> **What you have to do**: As you look over the data below, please find each line where the word "FILT" appears, then copy it.

> **Available data**:
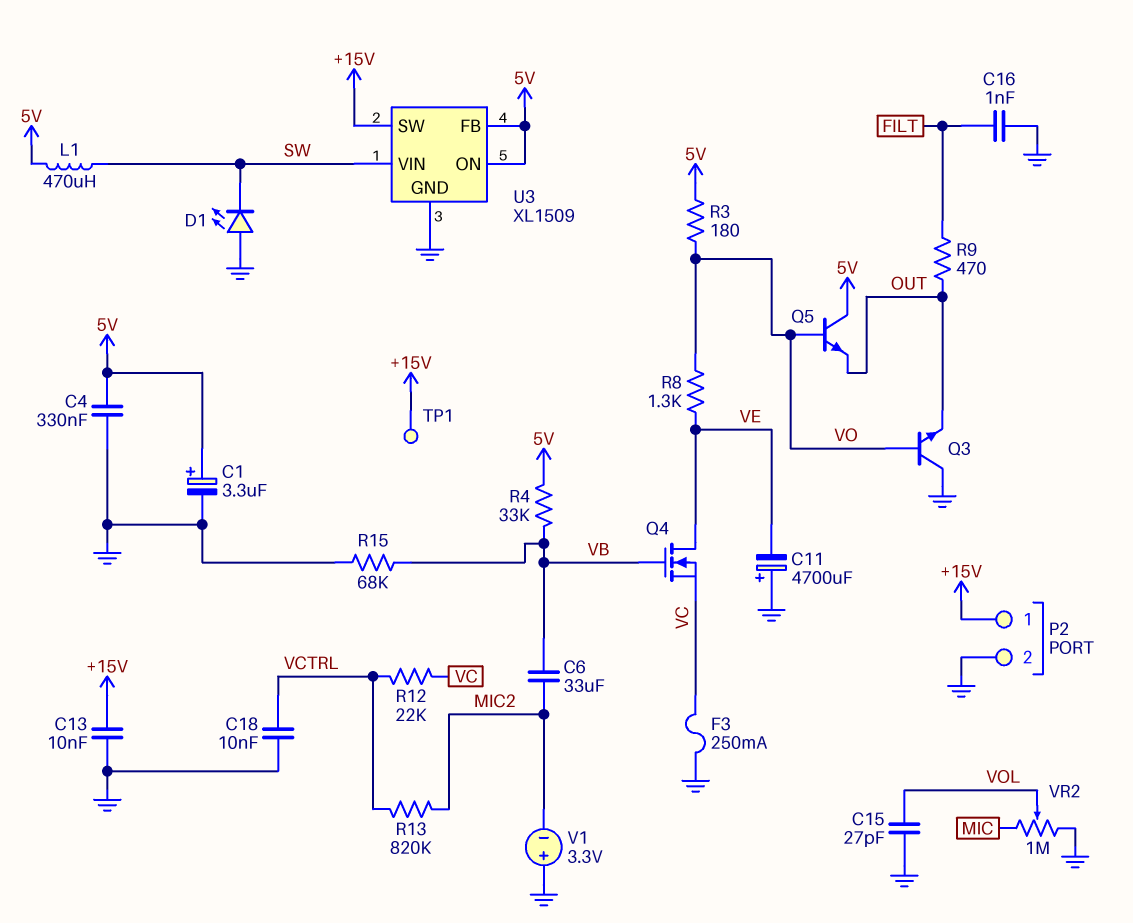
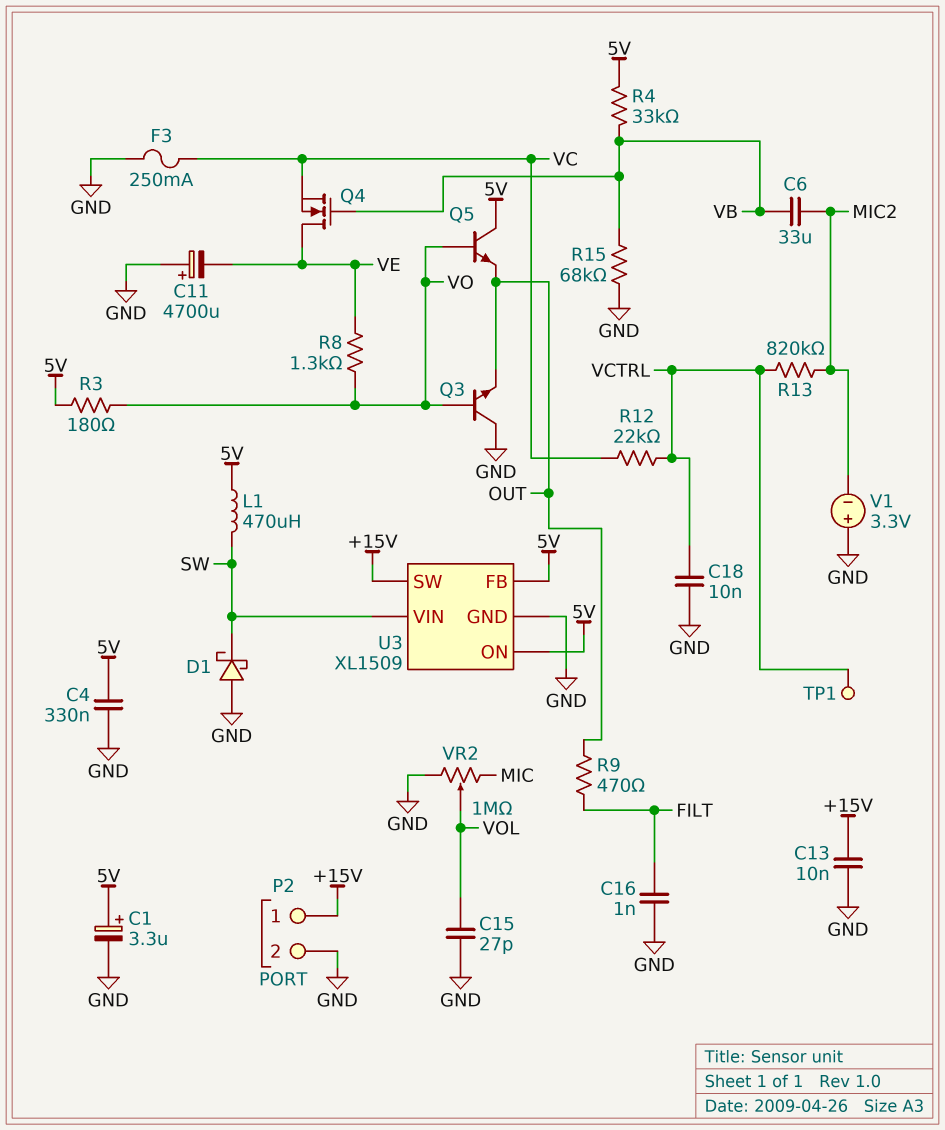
D1: LED (A GND, K SW) -> schottky (A GND, K SW)
TP1: test point (+15V) -> test point (VCTRL)

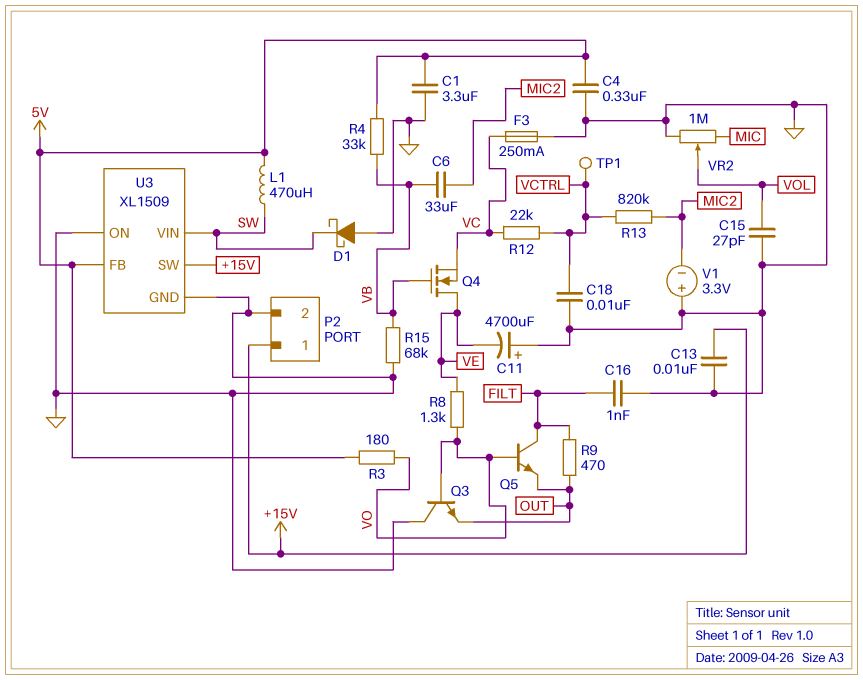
C1: 3.3uF (plus 5V, minus GND) -> 3.3uF (5V, GND)
Q5: NPN (B VO, C 5V, E OUT) -> NPN (B VO, C FILT, E OUT)
U3 pin ON: 5V -> GND

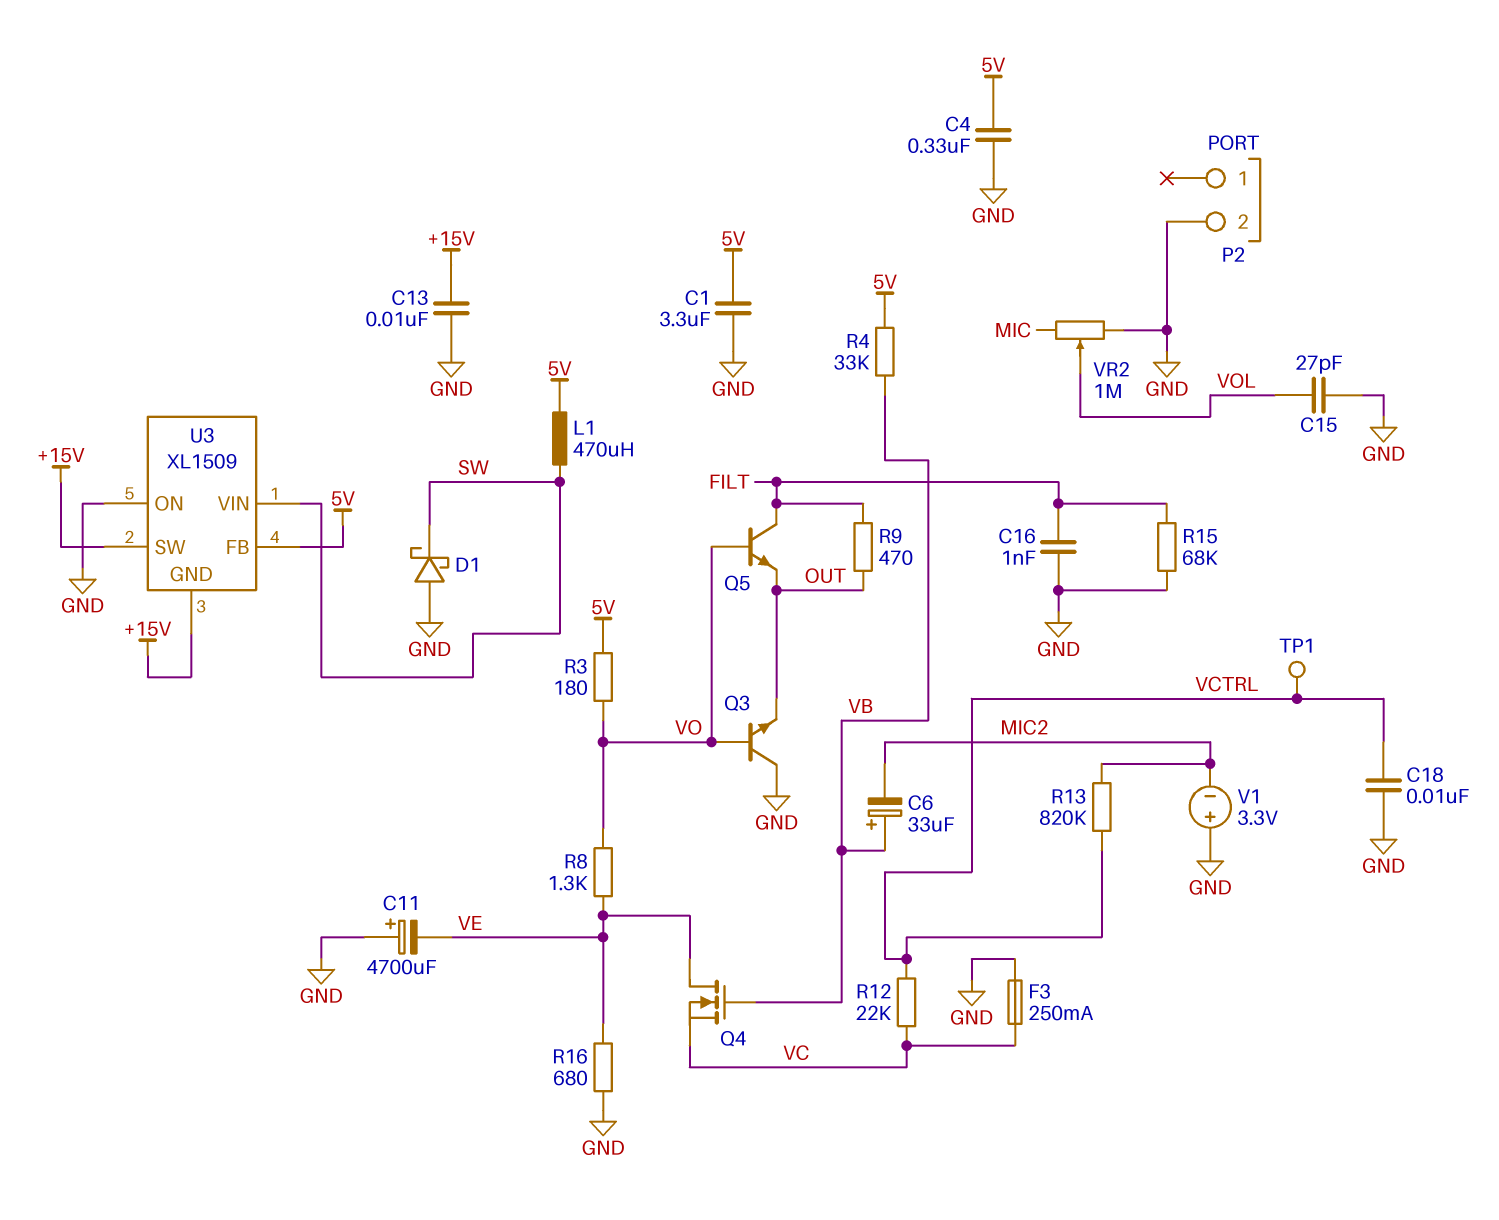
C6: 33uF (MIC2, VB) -> 33uF (plus VB, minus MIC2)
P2 pin 1: +15V -> none
R15: 68k (GND, VB) -> 68k (FILT, GND)
R16: none -> 680 (GND, VE)
U3 pin GND: GND -> +15V

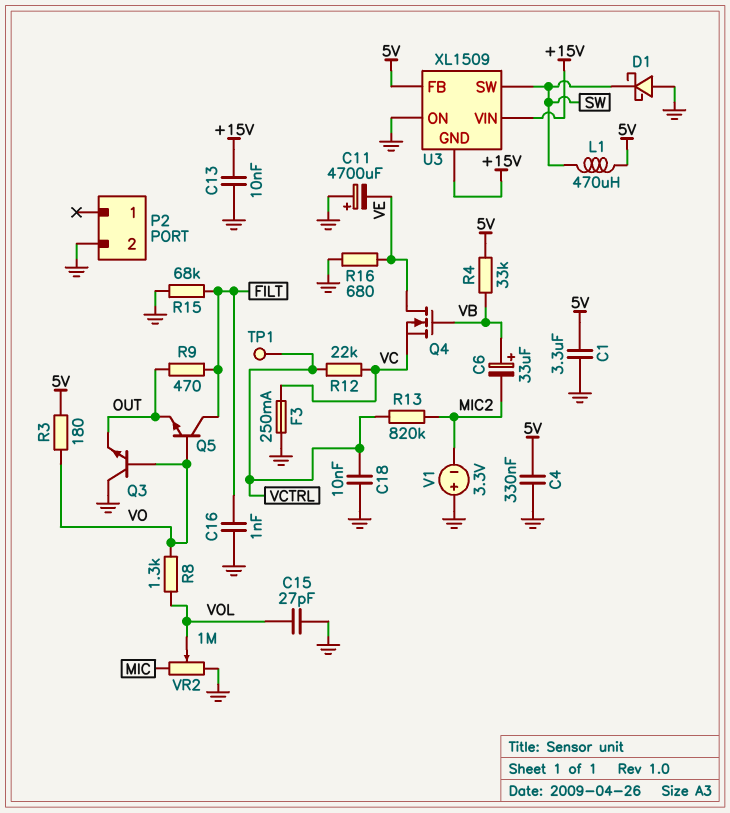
R8: 1.3k (VE, VO) -> 1.3k (VO, VOL)
U3 pin SW: +15V -> SW
U3 pin VIN: SW -> +15V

> **Final answer**:
Q5: NPN (B VO, C 5V, E OUT) -> NPN (B VO, C FILT, E OUT)
R15: 68k (GND, VB) -> 68k (FILT, GND)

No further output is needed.